The problem: Copy out all the lines in the records that include the word "dice".

Data shown:
══════════════════════════════

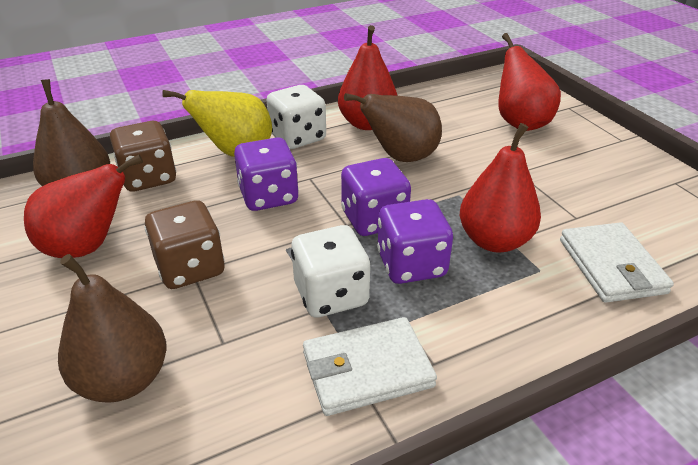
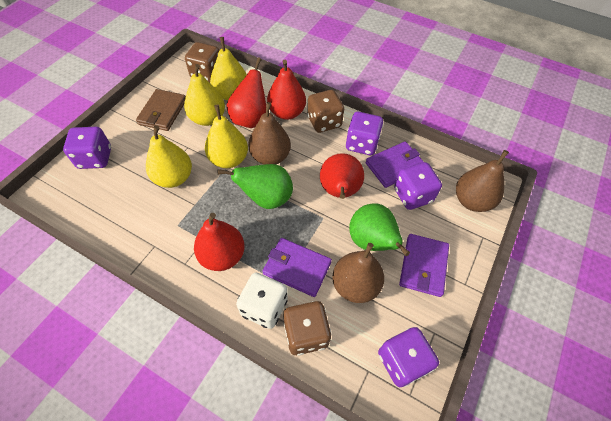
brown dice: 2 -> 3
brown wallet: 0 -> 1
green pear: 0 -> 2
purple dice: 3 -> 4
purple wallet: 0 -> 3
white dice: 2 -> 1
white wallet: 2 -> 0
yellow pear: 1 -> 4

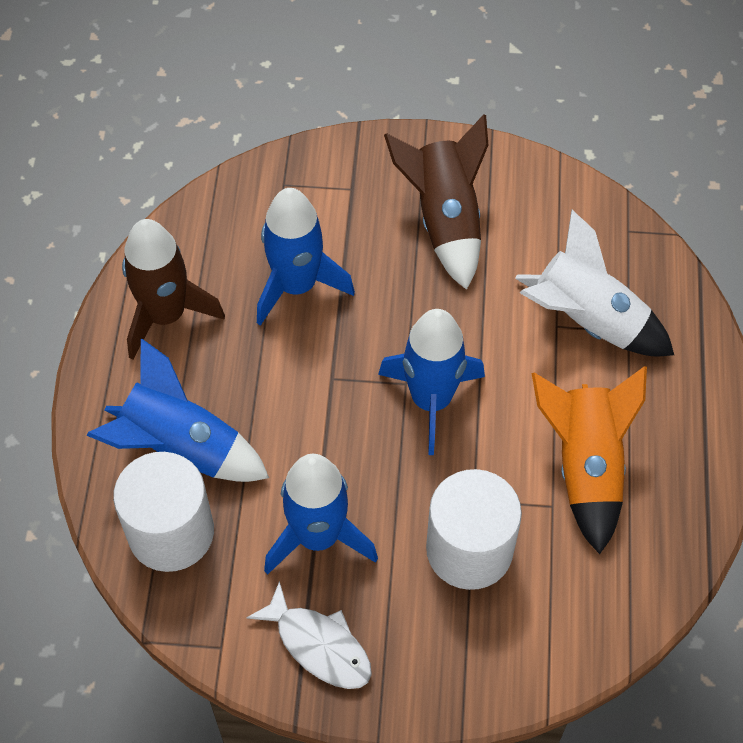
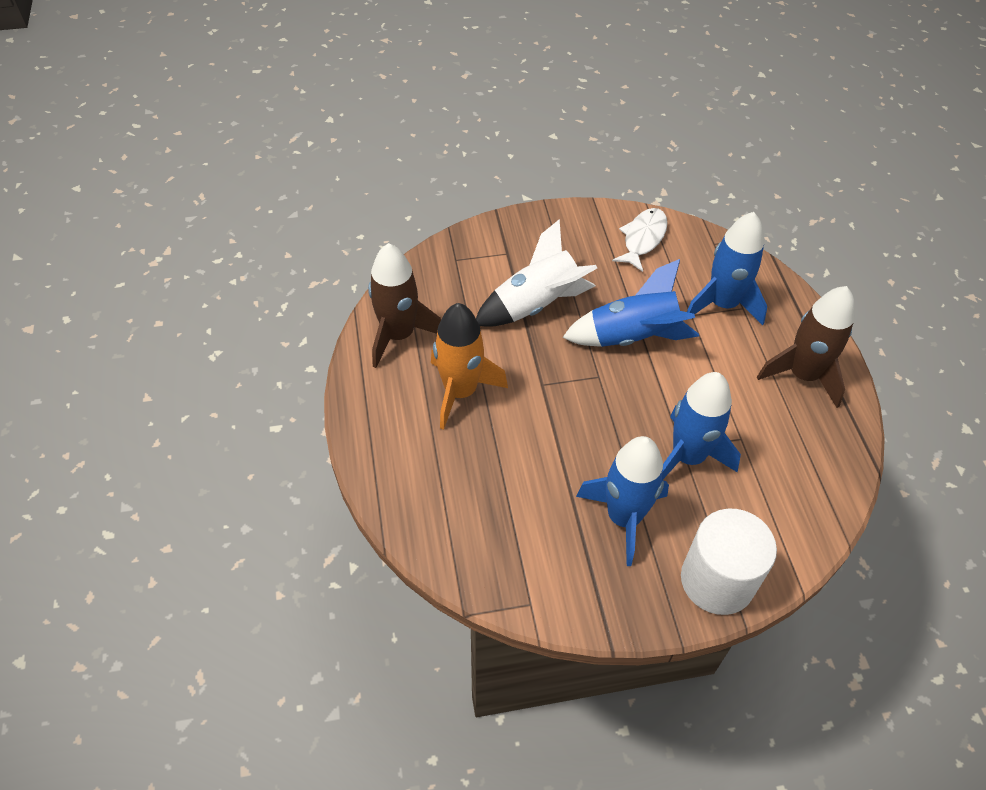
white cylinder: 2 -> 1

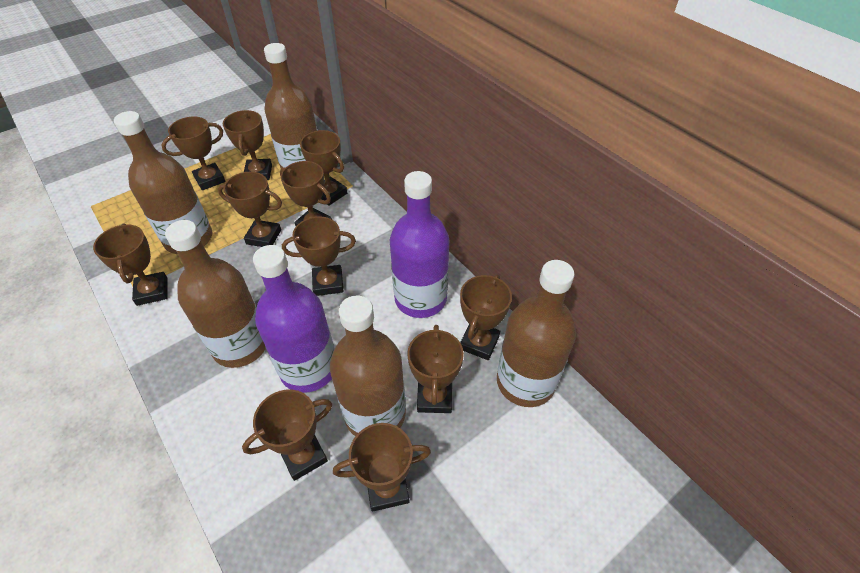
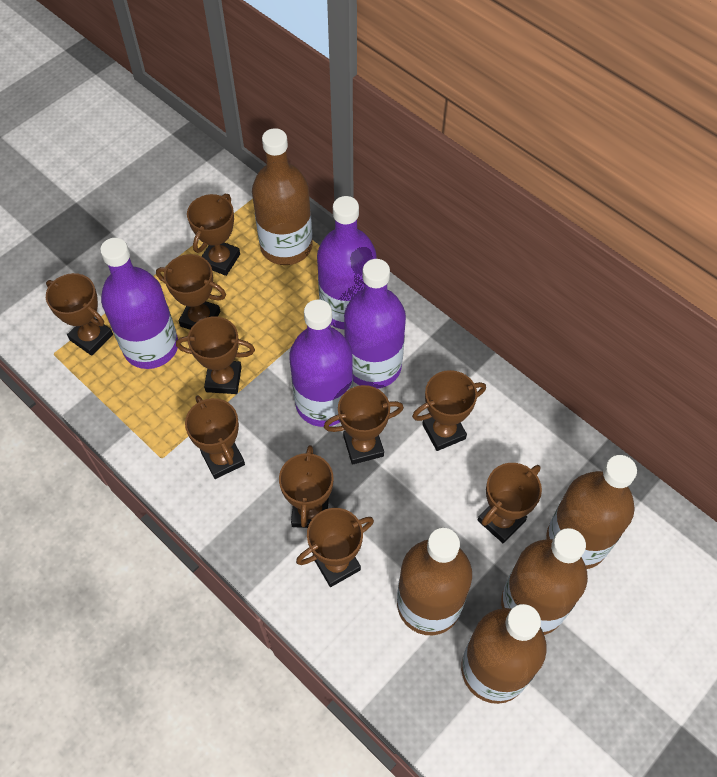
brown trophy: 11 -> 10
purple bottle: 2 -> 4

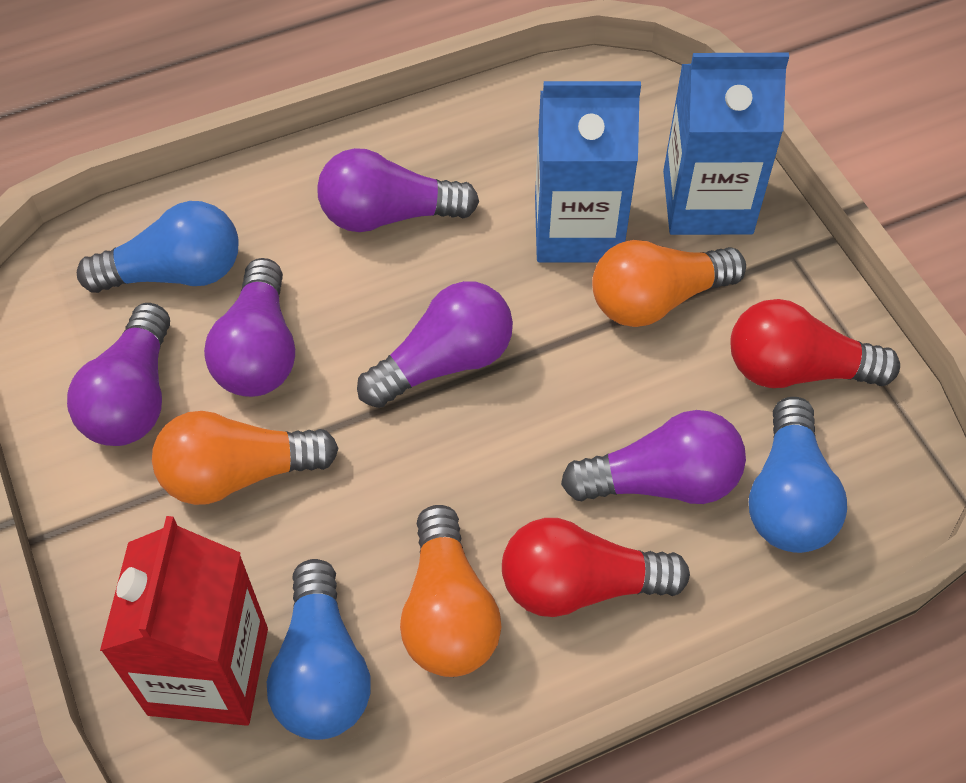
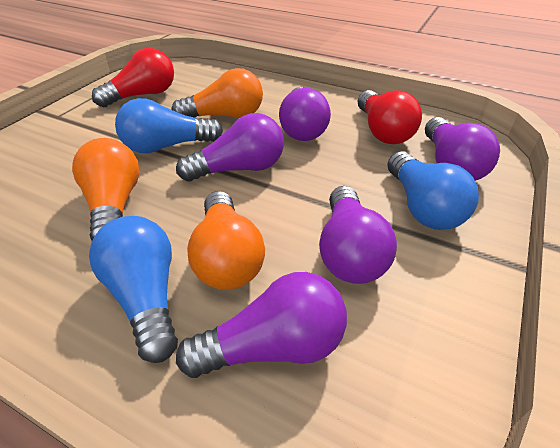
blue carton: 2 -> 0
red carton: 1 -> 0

══════════════════════════════

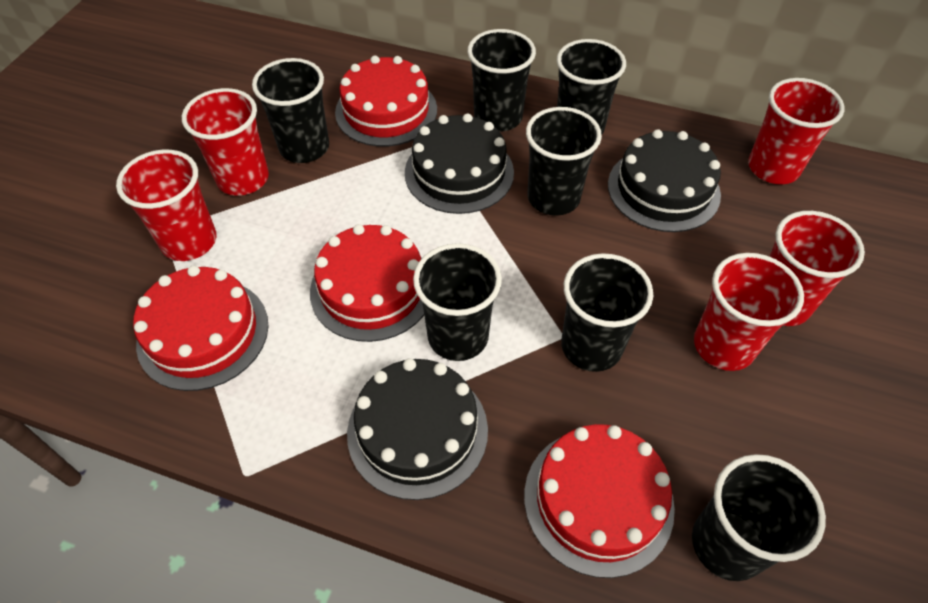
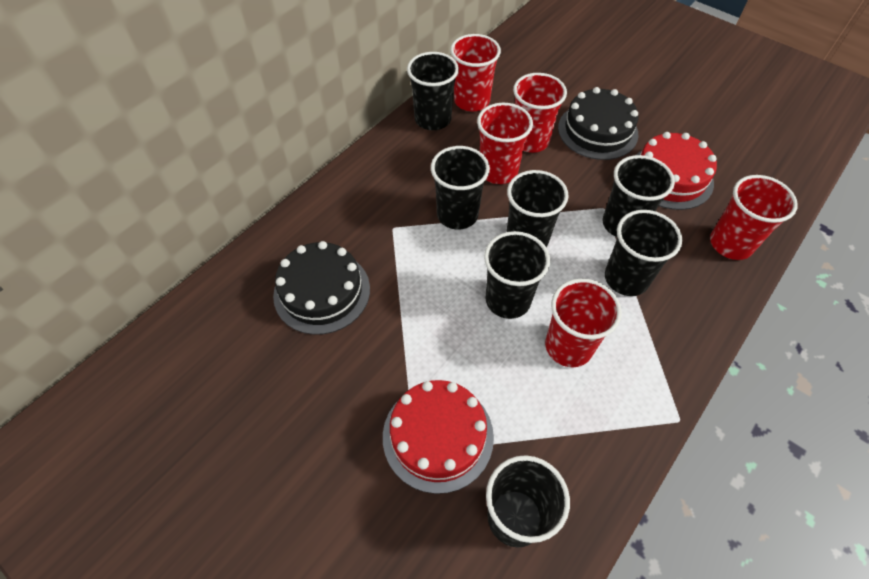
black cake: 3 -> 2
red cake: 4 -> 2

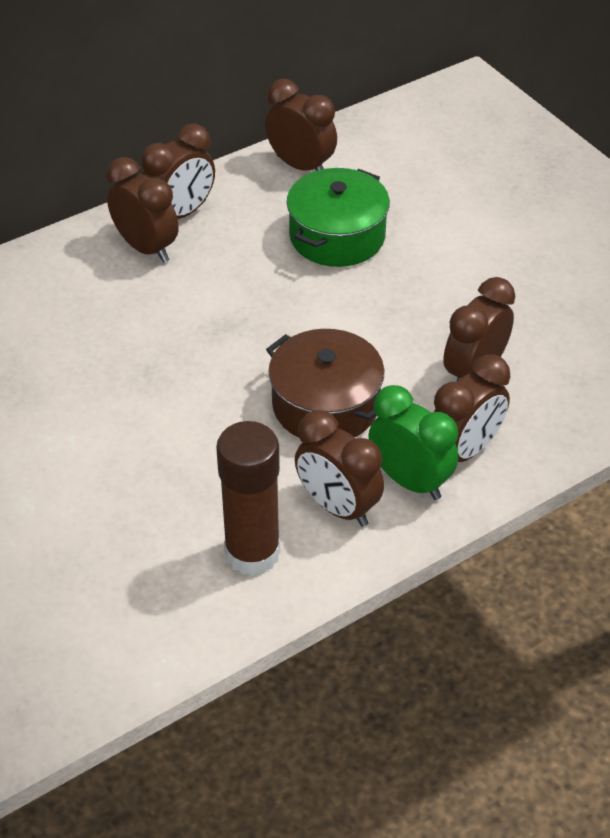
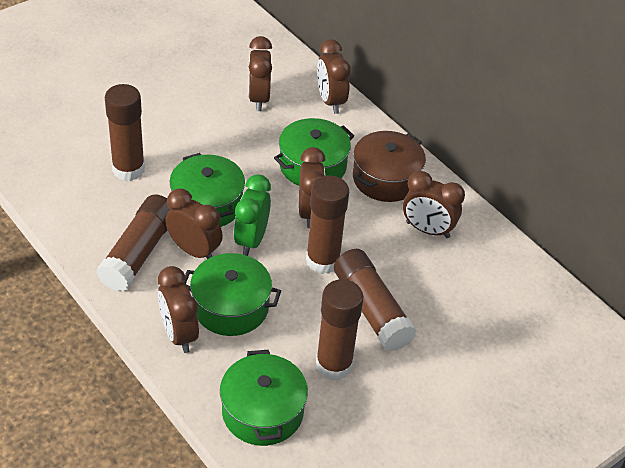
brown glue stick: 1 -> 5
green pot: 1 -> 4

══════════════════════════════

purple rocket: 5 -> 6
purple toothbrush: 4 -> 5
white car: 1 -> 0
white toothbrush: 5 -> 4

══════════════════════════════

Answer to this exercise:
brown dice: 2 -> 3
purple dice: 3 -> 4
white dice: 2 -> 1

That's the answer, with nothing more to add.